━━━━━ INFORMATION GIVEN

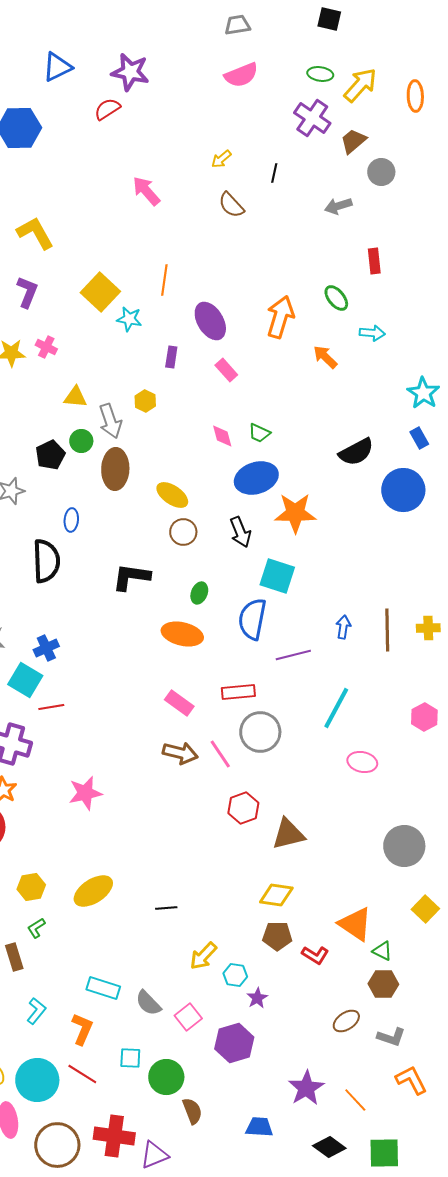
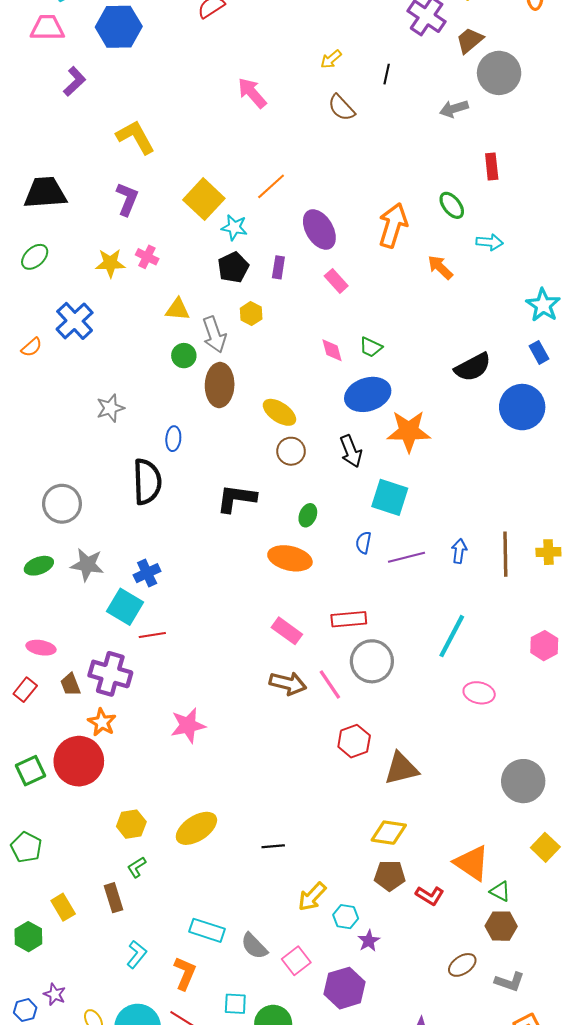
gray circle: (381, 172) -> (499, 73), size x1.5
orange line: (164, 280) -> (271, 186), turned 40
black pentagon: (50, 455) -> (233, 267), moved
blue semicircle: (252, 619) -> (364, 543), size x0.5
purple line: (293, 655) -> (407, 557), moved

━━━━━━━━━━

§ EXERCISE AIM: Your answer must be the line that contains "blue semicircle: (252, 619)" and every line after it to the end of the records, reproduced exactly.

§ PROBLEM SOLUTION:
blue semicircle: (252, 619) -> (364, 543), size x0.5
purple line: (293, 655) -> (407, 557), moved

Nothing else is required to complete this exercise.